### TASK DESCRIPTION
Return every line of the data below verbatim, leaving out the pictures.

### RECORDS SHOWN
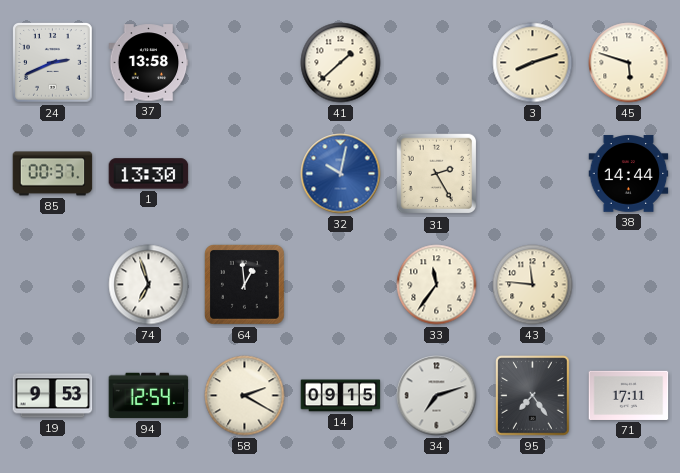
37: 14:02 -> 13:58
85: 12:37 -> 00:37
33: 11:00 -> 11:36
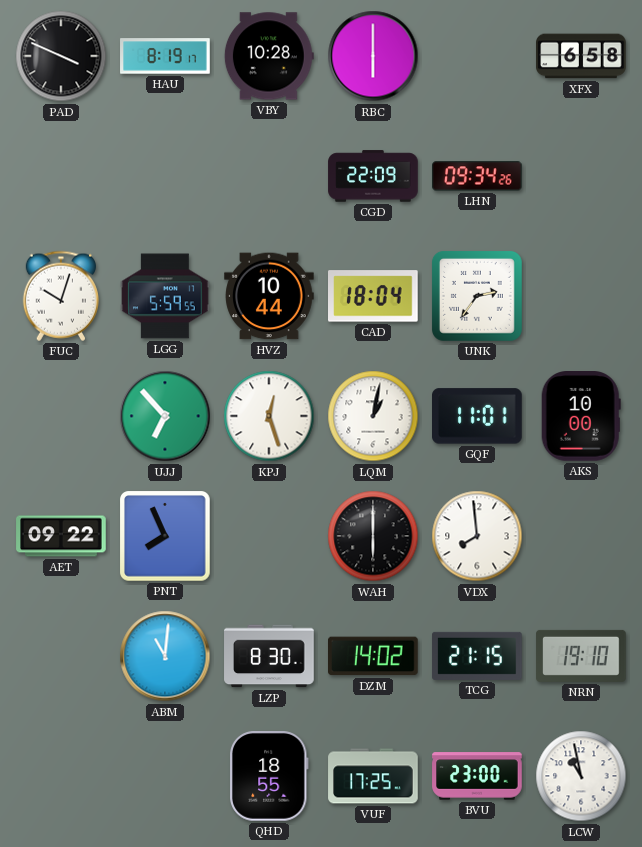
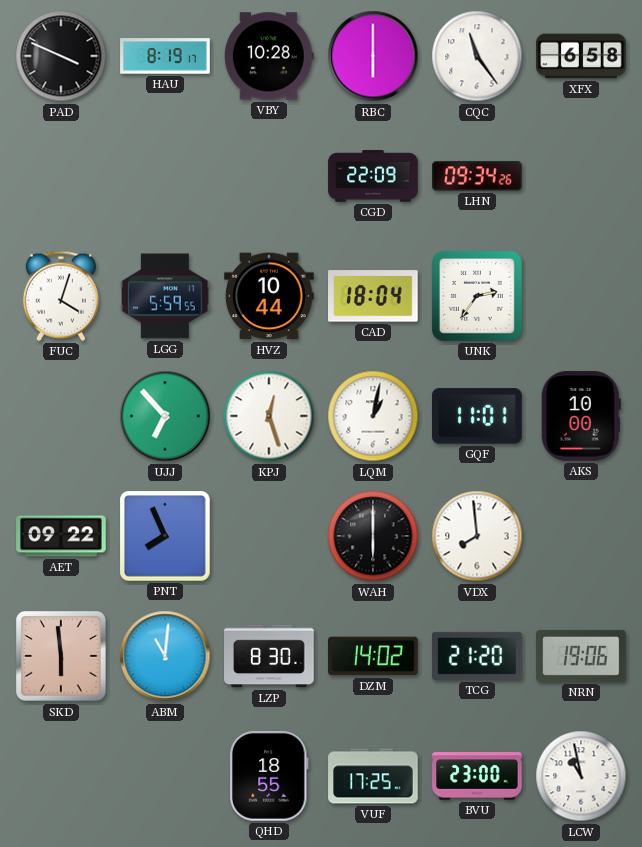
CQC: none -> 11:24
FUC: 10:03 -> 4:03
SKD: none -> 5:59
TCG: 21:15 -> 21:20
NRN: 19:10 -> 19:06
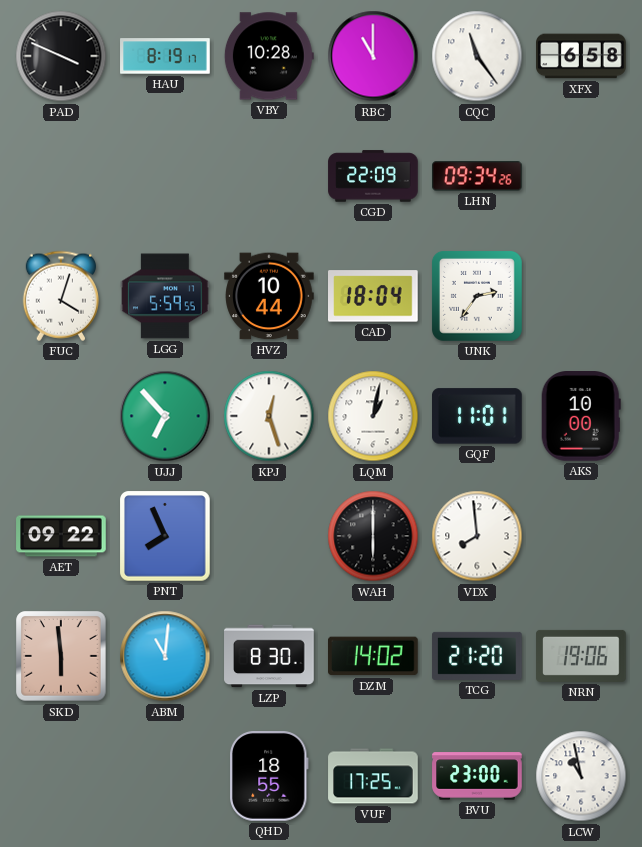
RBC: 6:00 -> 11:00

### RESULT FOR THIS TASK
37: 14:02 -> 13:58
85: 12:37 -> 00:37
33: 11:00 -> 11:36
CQC: none -> 11:24
FUC: 10:03 -> 4:03
SKD: none -> 5:59
TCG: 21:15 -> 21:20
NRN: 19:10 -> 19:06
RBC: 6:00 -> 11:00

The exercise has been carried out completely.